Problem description →
Look through the listing below, and wherever a line has the string "turquoise", pull it out.

Source information →
────────────────────
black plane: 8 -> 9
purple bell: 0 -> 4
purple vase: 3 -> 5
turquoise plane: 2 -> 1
────────────────────
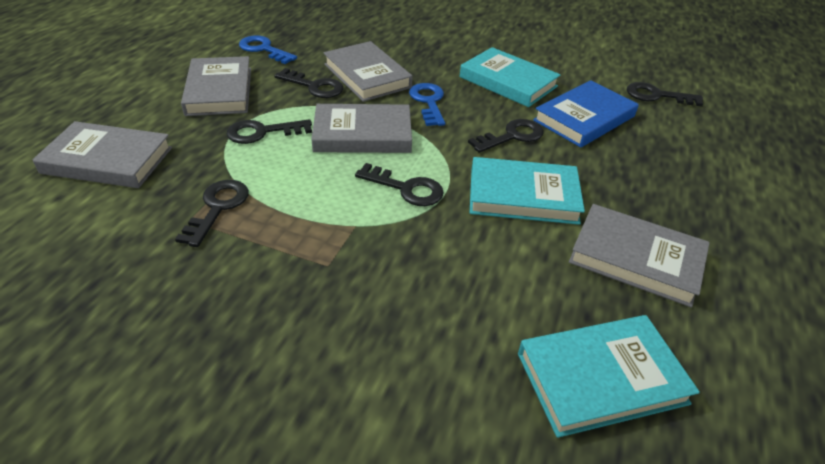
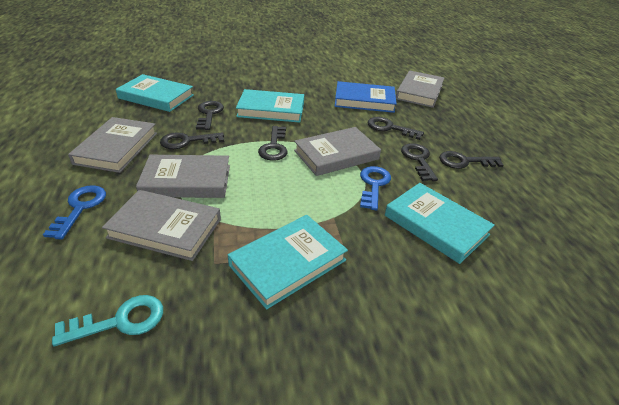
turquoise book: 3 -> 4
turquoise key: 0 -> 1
────────────────────
Written answer →
turquoise plane: 2 -> 1
turquoise book: 3 -> 4
turquoise key: 0 -> 1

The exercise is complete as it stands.